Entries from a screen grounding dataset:
----------

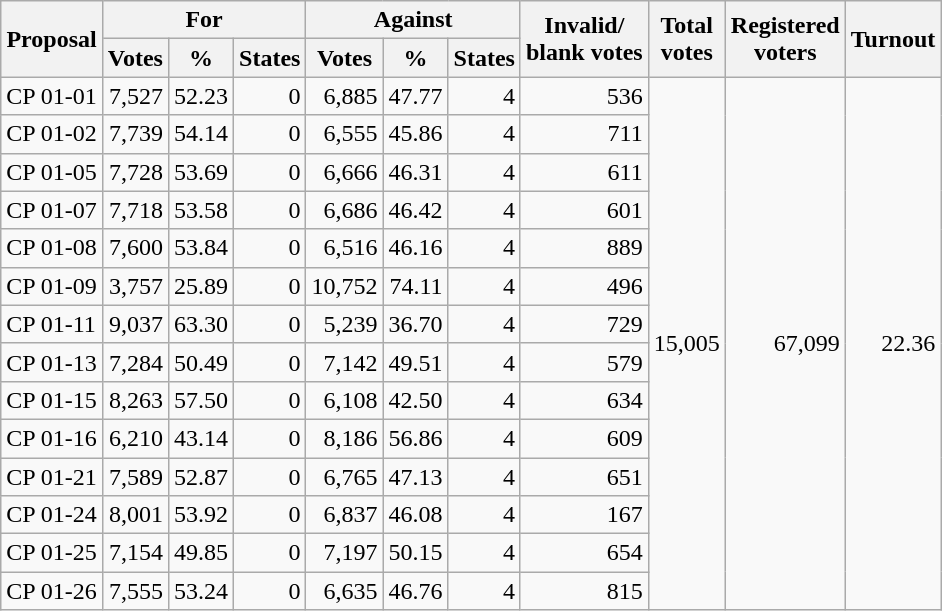
889 (584, 248)
Totalvotes (686, 39)
6,686 (344, 210)
CP 01-07 (52, 210)
6,555 (344, 134)
7,527 (135, 96)
7,555 (135, 591)
52.87 (200, 477)
634 (584, 400)
6,516 (344, 248)
Invalid/blank votes (584, 39)
46.76 (416, 591)
CP 01-01 (52, 96)
46.16 (416, 248)
CP 01-15 (52, 400)
711 (584, 134)
CP 01-16 (52, 438)
CP 01-02 (52, 134)
167 (584, 515)
536 (584, 96)
CP 01-24 (52, 515)
45.86 (416, 134)
7,154 (135, 553)
50.15 (416, 553)
6,837 (344, 515)
8,186 (344, 438)
63.30 (200, 324)
CP 01-13 (52, 362)
8,001 (135, 515)
654 (584, 553)
57.50 (200, 400)
6,210 (135, 438)
7,197 (344, 553)
53.24 (200, 591)
CP 01-05 (52, 172)
42.50 (416, 400)
7,739 (135, 134)
46.42 (416, 210)
CP 01-25 (52, 553)
5,239 (344, 324)
15,005 (686, 344)
6,635 (344, 591)
6,765 (344, 477)
CP 01-09 (52, 286)
6,108 (344, 400)
8,263 (135, 400)
CP 01-11 (52, 324)
43.14 (200, 438)
52.23 (200, 96)
36.70 (416, 324)
74.11 (416, 286)
47.77 (416, 96)
56.86 (416, 438)
7,589 (135, 477)
651 (584, 477)
25.89 (200, 286)
53.58 (200, 210)
10,752 (344, 286)
CP 01-08 (52, 248)
Registeredvoters (785, 39)
Proposal (52, 39)
7,728 (135, 172)
For (204, 20)
579 (584, 362)
9,037 (135, 324)
CP 01-26 (52, 591)
50.49 (200, 362)
49.51 (416, 362)
67,099 (785, 344)
47.13 (416, 477)
729 (584, 324)
601 (584, 210)
53.84 (200, 248)
7,600 (135, 248)
46.08 (416, 515)
6,885 (344, 96)
7,142 (344, 362)
815 (584, 591)
54.14 (200, 134)
6,666 (344, 172)
22.36 (893, 344)
49.85 (200, 553)
53.69 (200, 172)
496 (584, 286)
609 (584, 438)
CP 01-21 (52, 477)
7,718 (135, 210)
611 (584, 172)
7,284 (135, 362)
Against (414, 20)
46.31 (416, 172)
3,757 (135, 286)
53.92 (200, 515)
Turnout (893, 39)
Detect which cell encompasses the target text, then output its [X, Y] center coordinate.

----------

> **EXERCISE TASK**:
Extract every line of the entries above without any change, but leave out the pictures.

> **ANSWER TO THIS TASK**:
889 (584, 248)
Totalvotes (686, 39)
6,686 (344, 210)
CP 01-07 (52, 210)
6,555 (344, 134)
7,527 (135, 96)
7,555 (135, 591)
52.87 (200, 477)
634 (584, 400)
6,516 (344, 248)
Invalid/blank votes (584, 39)
46.76 (416, 591)
CP 01-01 (52, 96)
46.16 (416, 248)
CP 01-15 (52, 400)
711 (584, 134)
CP 01-16 (52, 438)
CP 01-02 (52, 134)
167 (584, 515)
536 (584, 96)
CP 01-24 (52, 515)
45.86 (416, 134)
7,154 (135, 553)
50.15 (416, 553)
6,837 (344, 515)
8,186 (344, 438)
63.30 (200, 324)
CP 01-13 (52, 362)
8,001 (135, 515)
654 (584, 553)
57.50 (200, 400)
6,210 (135, 438)
7,197 (344, 553)
53.24 (200, 591)
CP 01-05 (52, 172)
42.50 (416, 400)
7,739 (135, 134)
46.42 (416, 210)
CP 01-25 (52, 553)
5,239 (344, 324)
15,005 (686, 344)
6,635 (344, 591)
6,765 (344, 477)
CP 01-09 (52, 286)
6,108 (344, 400)
8,263 (135, 400)
CP 01-11 (52, 324)
43.14 (200, 438)
52.23 (200, 96)
36.70 (416, 324)
74.11 (416, 286)
47.77 (416, 96)
56.86 (416, 438)
7,589 (135, 477)
651 (584, 477)
25.89 (200, 286)
53.58 (200, 210)
10,752 (344, 286)
CP 01-08 (52, 248)
Registeredvoters (785, 39)
Proposal (52, 39)
7,728 (135, 172)
For (204, 20)
579 (584, 362)
9,037 (135, 324)
CP 01-26 (52, 591)
50.49 (200, 362)
49.51 (416, 362)
67,099 (785, 344)
47.13 (416, 477)
729 (584, 324)
601 (584, 210)
53.84 (200, 248)
7,600 (135, 248)
46.08 (416, 515)
6,885 (344, 96)
7,142 (344, 362)
815 (584, 591)
54.14 (200, 134)
6,666 (344, 172)
22.36 (893, 344)
49.85 (200, 553)
53.69 (200, 172)
496 (584, 286)
609 (584, 438)
CP 01-21 (52, 477)
7,718 (135, 210)
611 (584, 172)
7,284 (135, 362)
Against (414, 20)
46.31 (416, 172)
3,757 (135, 286)
53.92 (200, 515)
Turnout (893, 39)
Detect which cell encompasses the target text, then output its [X, Y] center coordinate.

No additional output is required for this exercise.